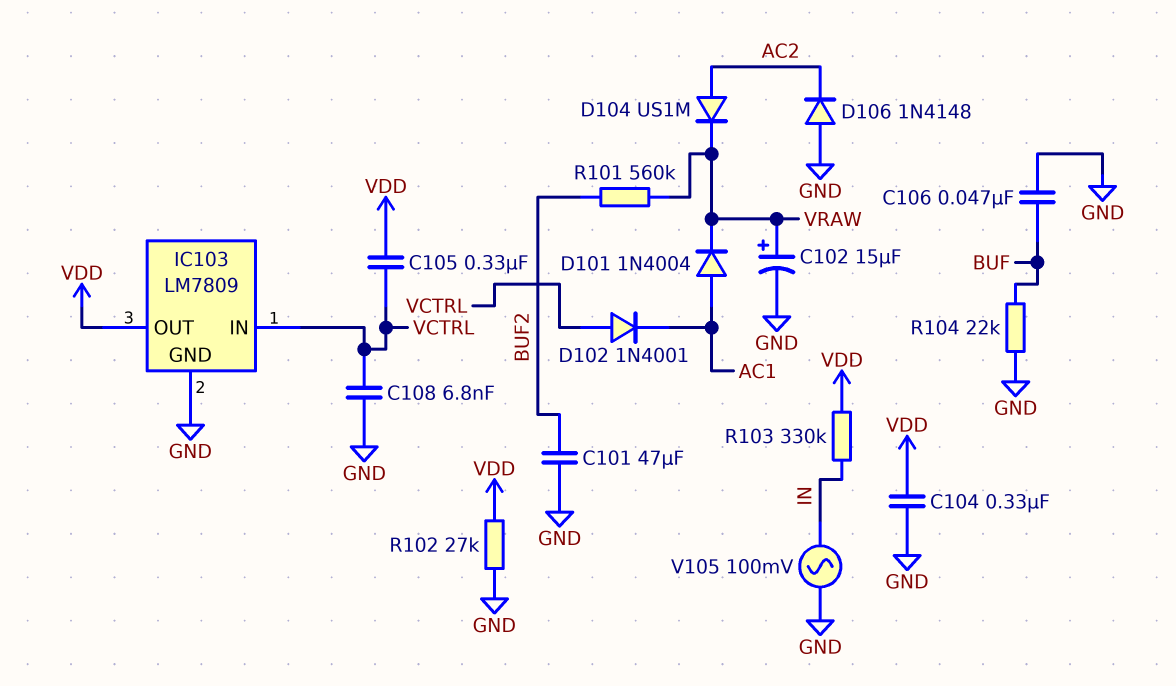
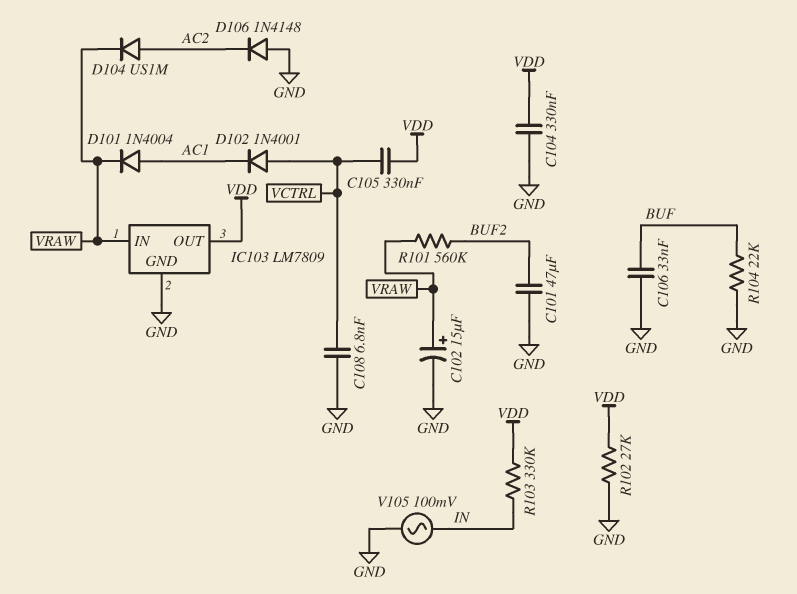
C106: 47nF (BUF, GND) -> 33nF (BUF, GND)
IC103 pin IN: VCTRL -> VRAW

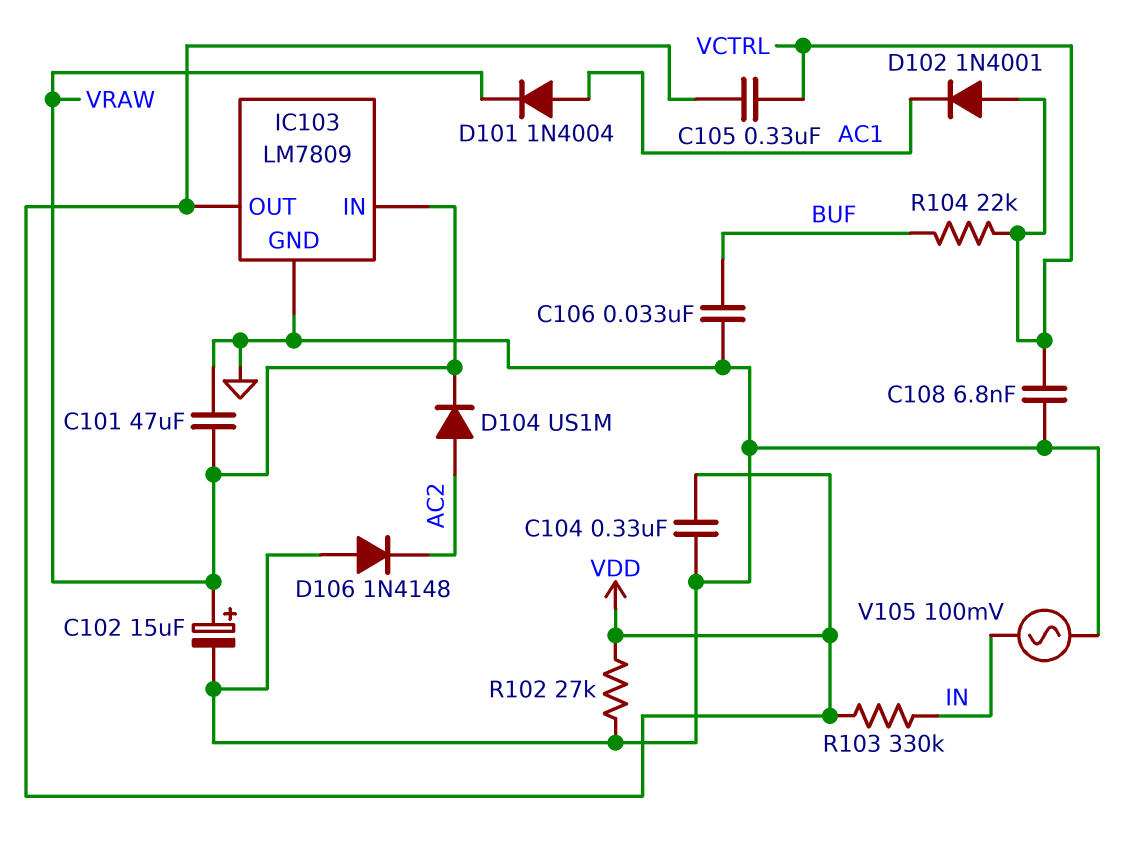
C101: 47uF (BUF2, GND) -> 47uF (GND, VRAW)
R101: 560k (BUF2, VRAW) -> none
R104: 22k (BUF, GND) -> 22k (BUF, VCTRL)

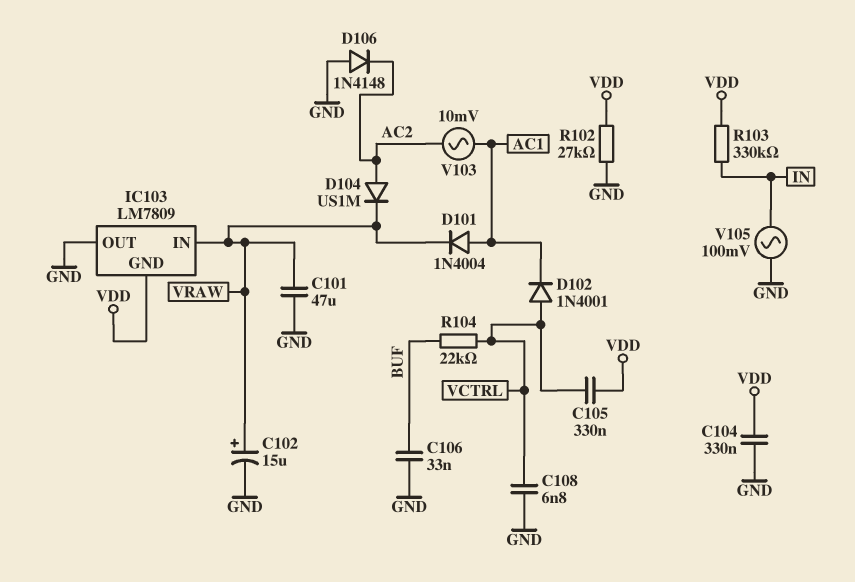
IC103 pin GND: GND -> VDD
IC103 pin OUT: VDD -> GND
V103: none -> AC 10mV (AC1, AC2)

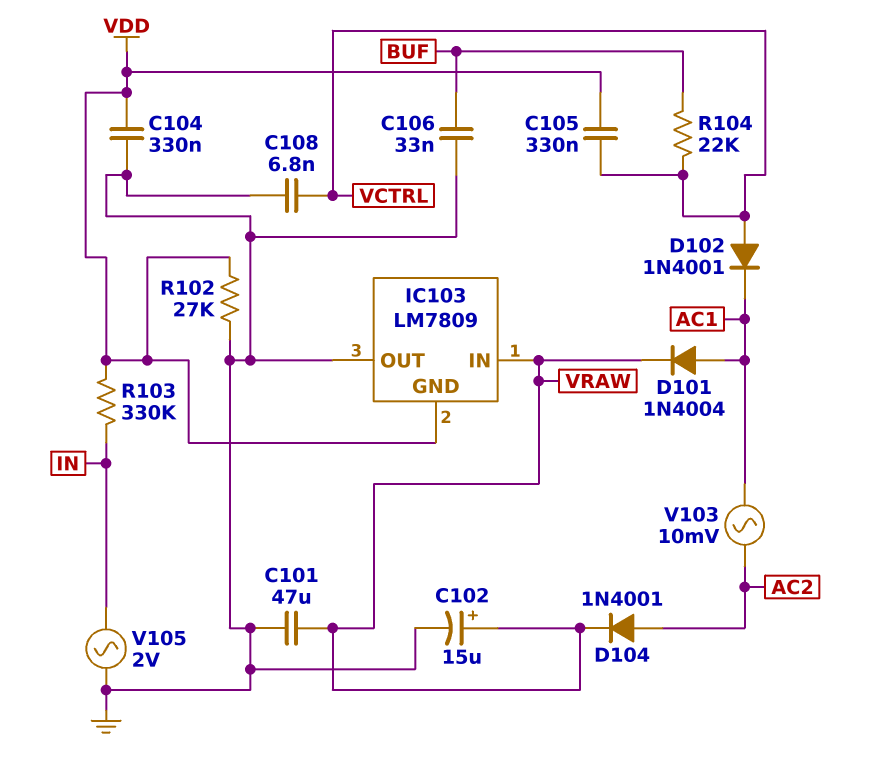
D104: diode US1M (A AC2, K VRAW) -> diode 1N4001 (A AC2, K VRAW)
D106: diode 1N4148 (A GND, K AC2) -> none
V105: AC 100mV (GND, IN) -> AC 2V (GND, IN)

**Task**
Copy each line of the records containing the string "diode".

**The completed task**
D104: diode US1M (A AC2, K VRAW) -> diode 1N4001 (A AC2, K VRAW)
D106: diode 1N4148 (A GND, K AC2) -> none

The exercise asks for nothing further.